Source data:
☆ ☆ ☆ ☆ ☆

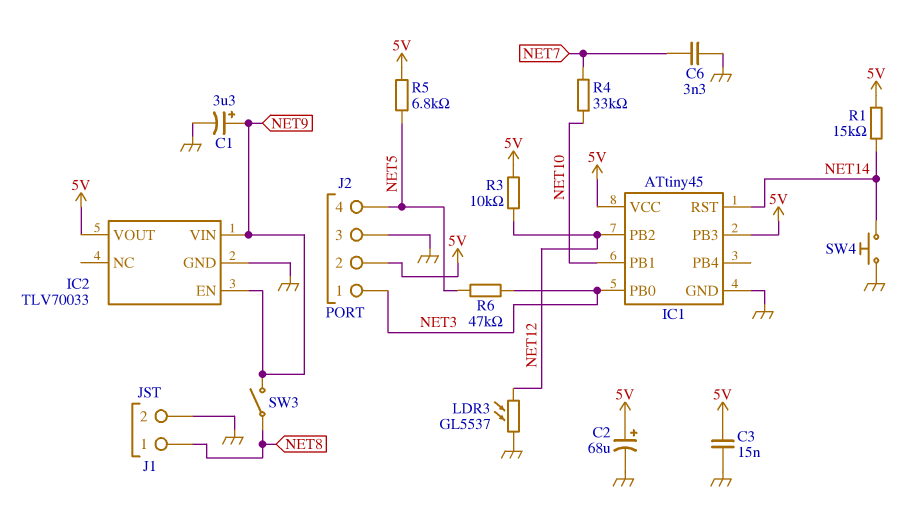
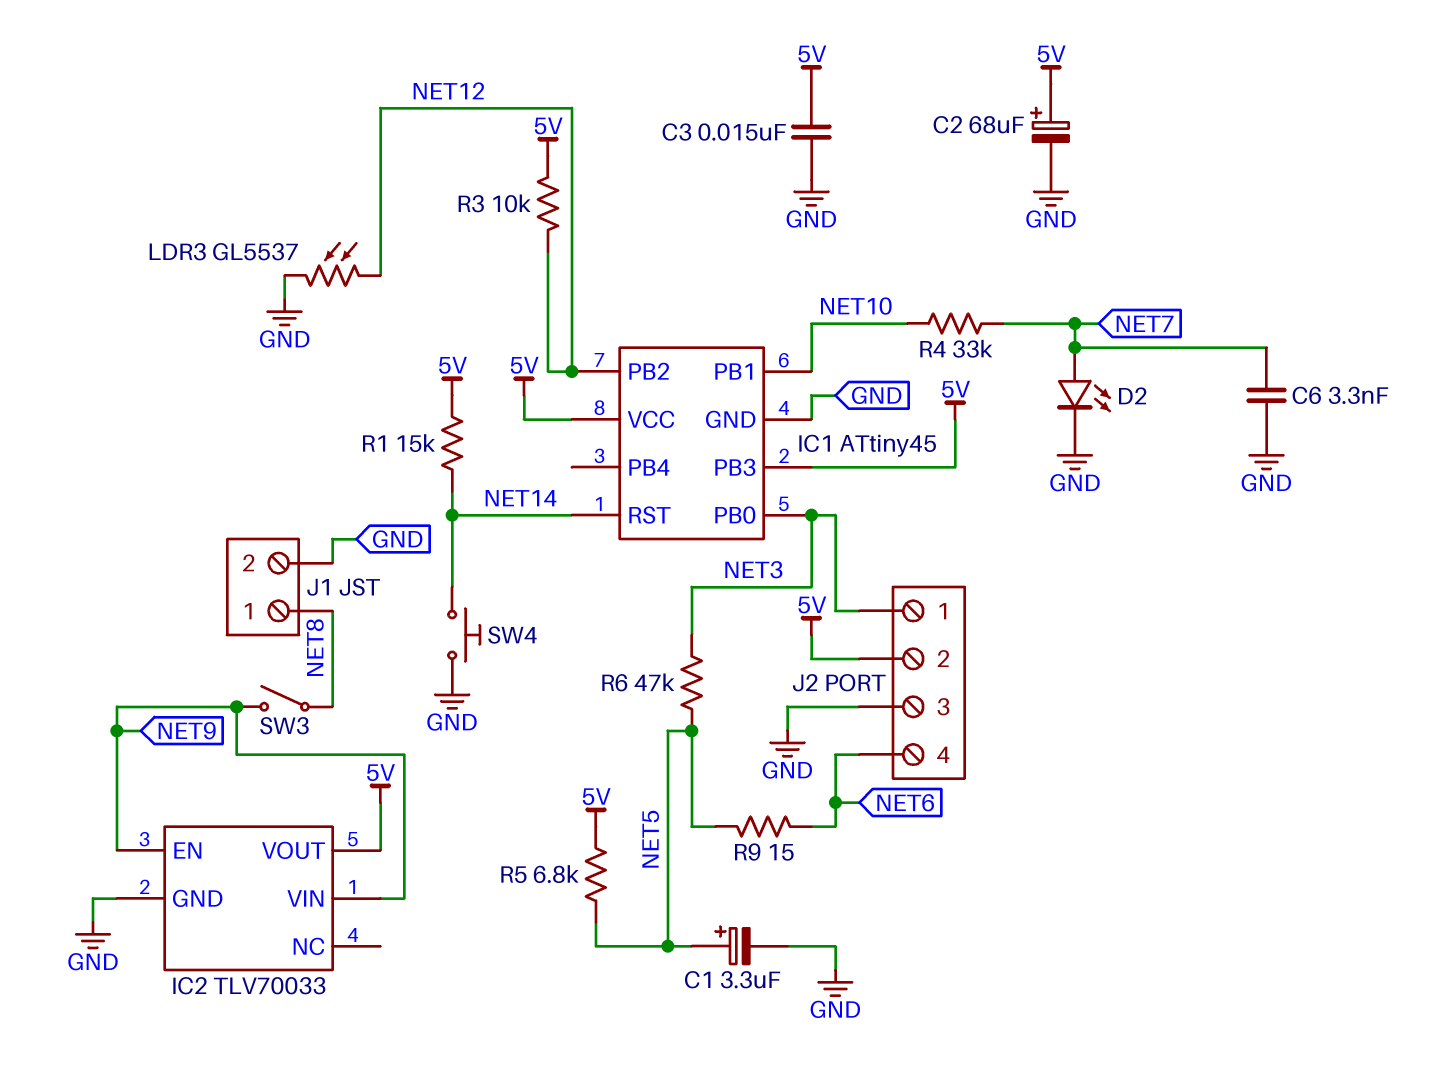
C1: 3.3uF (plus NET9, minus GND) -> 3.3uF (plus NET5, minus GND)
D2: none -> LED (A NET7, K GND)
J2 pin 4: NET5 -> NET6
R9: none -> 15 (NET5, NET6)

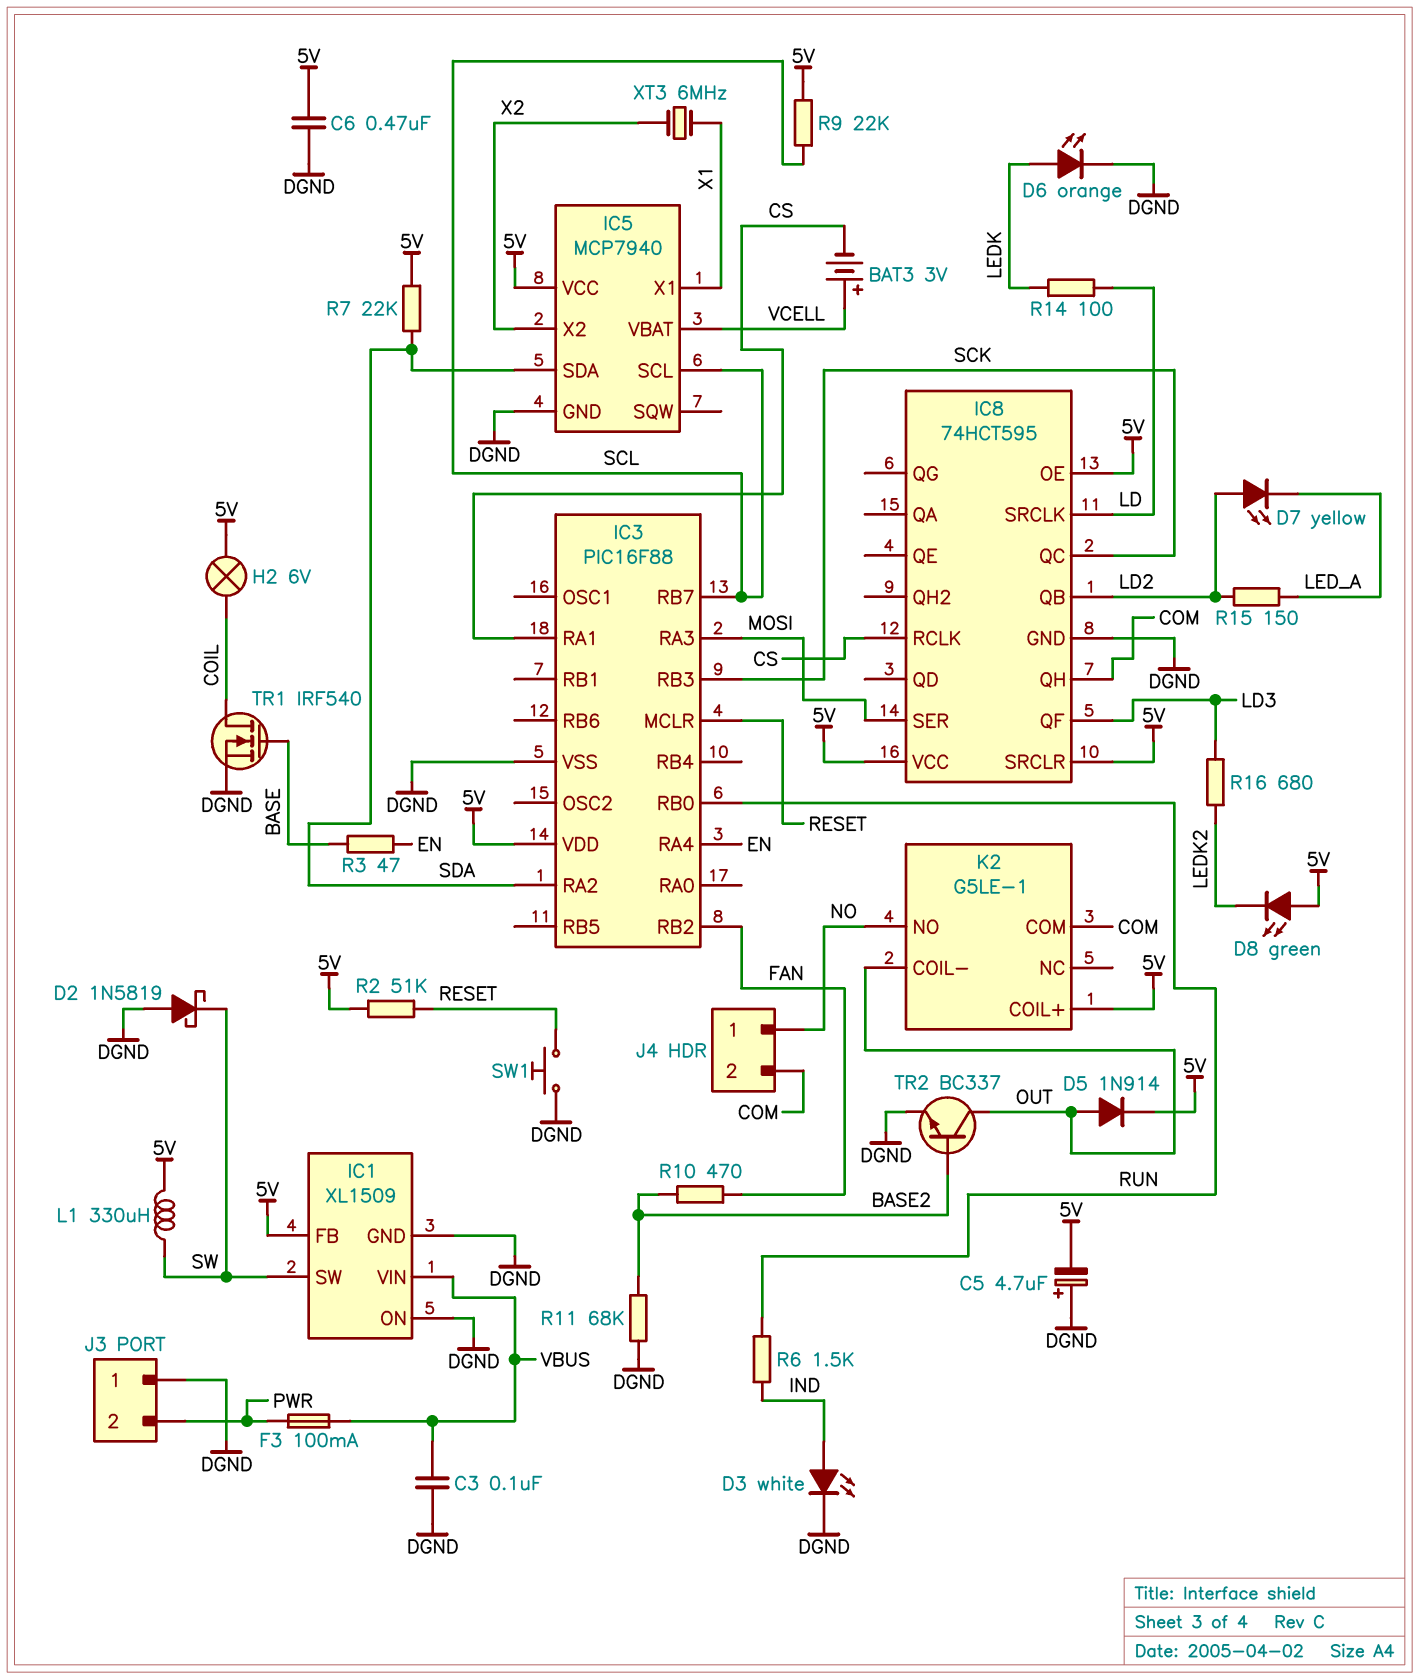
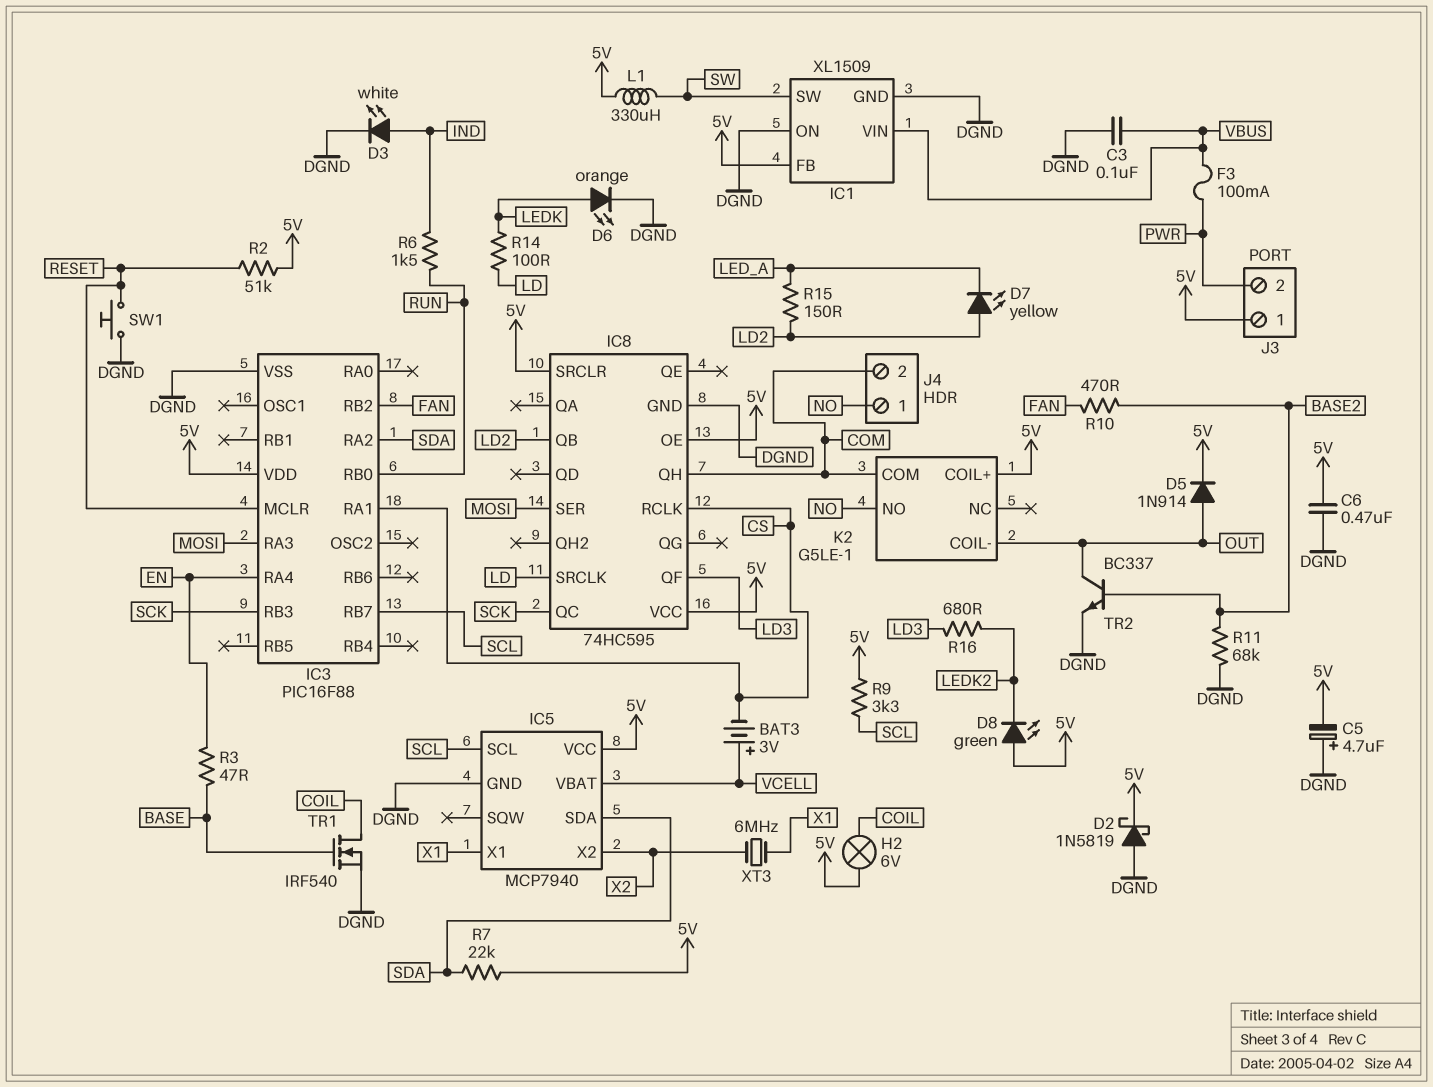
D2: schottky 1N5819 (A DGND, K SW) -> schottky 1N5819 (A DGND, K 5V)
IC8: 74HCT595 -> 74HC595
J3 pin 1: DGND -> 5V
R9: 22k (5V, SCL) -> 3.3k (5V, SCL)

☆ ☆ ☆ ☆ ☆

Your answer must be exactly the lines from the one containing "R9: none -> 15 (NET5, NET6)" through the last line of the records above, both included, with every picture left out.

R9: none -> 15 (NET5, NET6)

D2: schottky 1N5819 (A DGND, K SW) -> schottky 1N5819 (A DGND, K 5V)
IC8: 74HCT595 -> 74HC595
J3 pin 1: DGND -> 5V
R9: 22k (5V, SCL) -> 3.3k (5V, SCL)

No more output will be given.